:: ACTION ITEM ::
Whenever the word "blue" shows up in a line of the data, copy that line.

:: Object transformation records ::
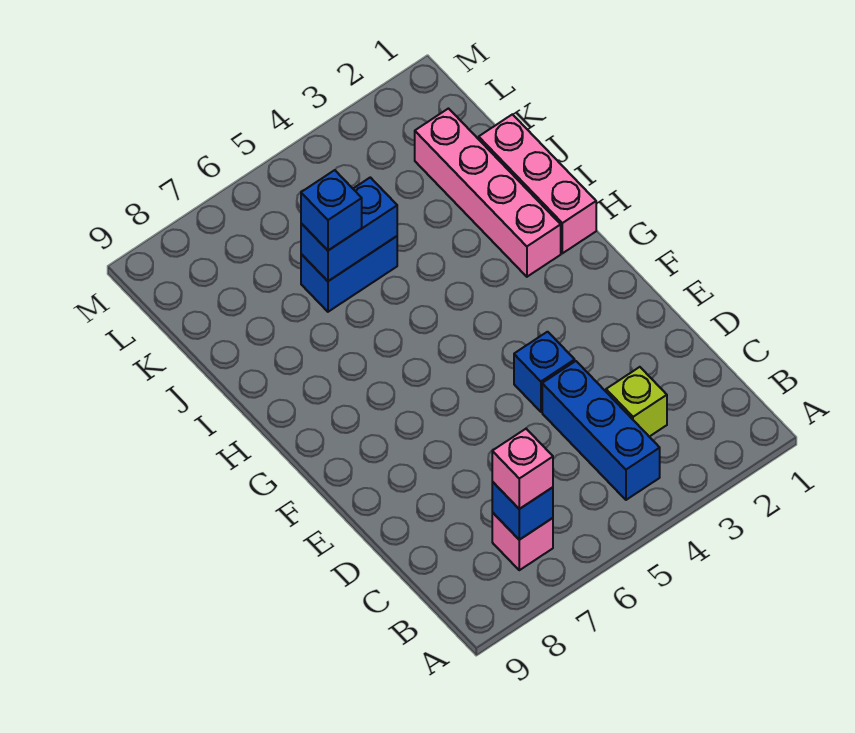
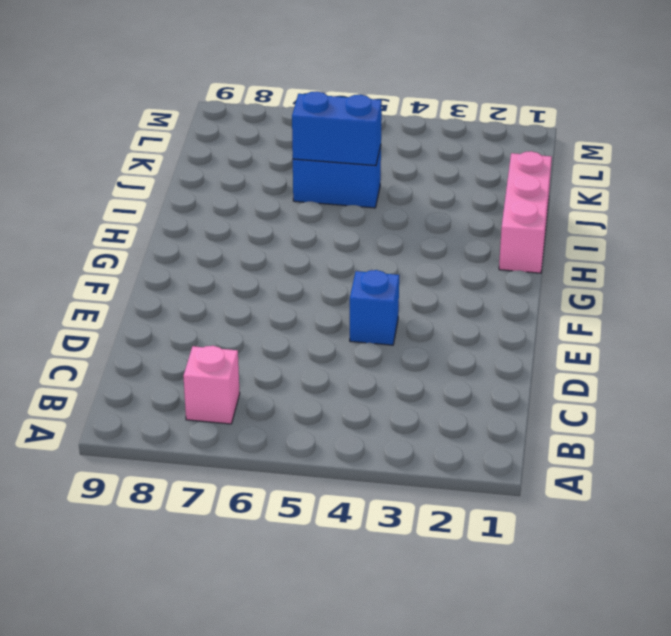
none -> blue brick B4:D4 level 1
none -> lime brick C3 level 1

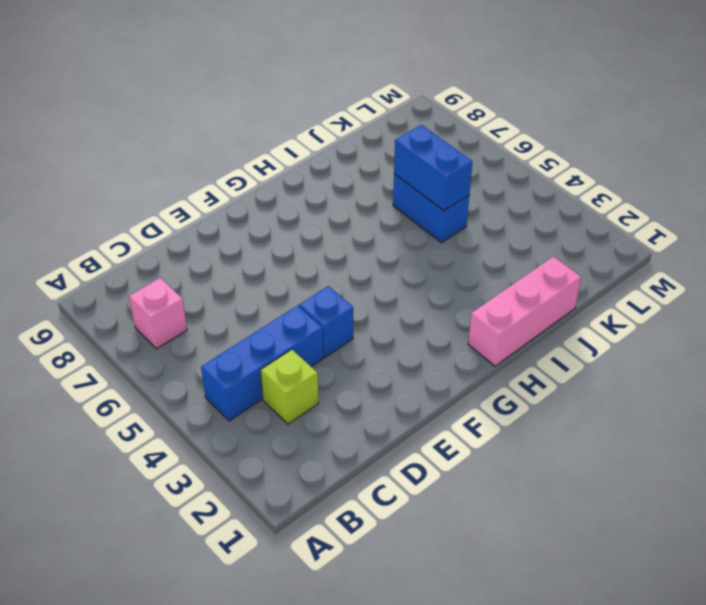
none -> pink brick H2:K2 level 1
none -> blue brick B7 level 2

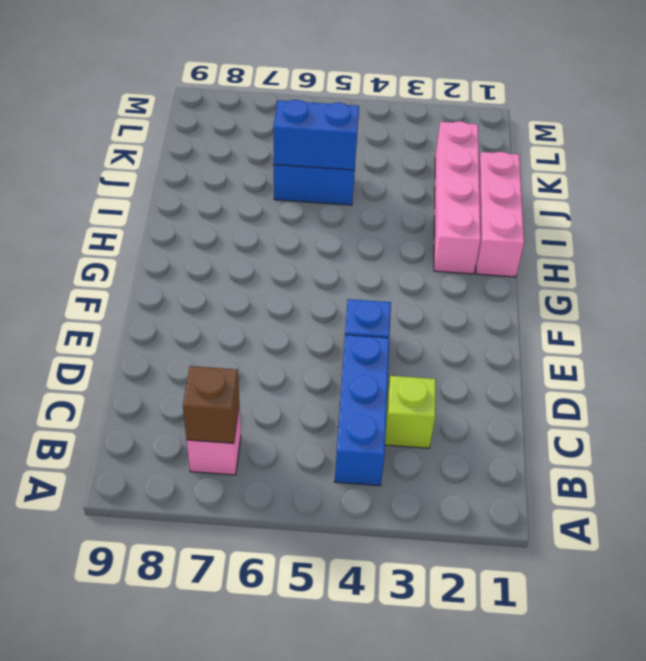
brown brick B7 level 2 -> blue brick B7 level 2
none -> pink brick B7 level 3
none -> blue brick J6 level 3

:: RESULT FOR THIS TASK ::
none -> blue brick B4:D4 level 1
none -> blue brick B7 level 2
brown brick B7 level 2 -> blue brick B7 level 2
none -> blue brick J6 level 3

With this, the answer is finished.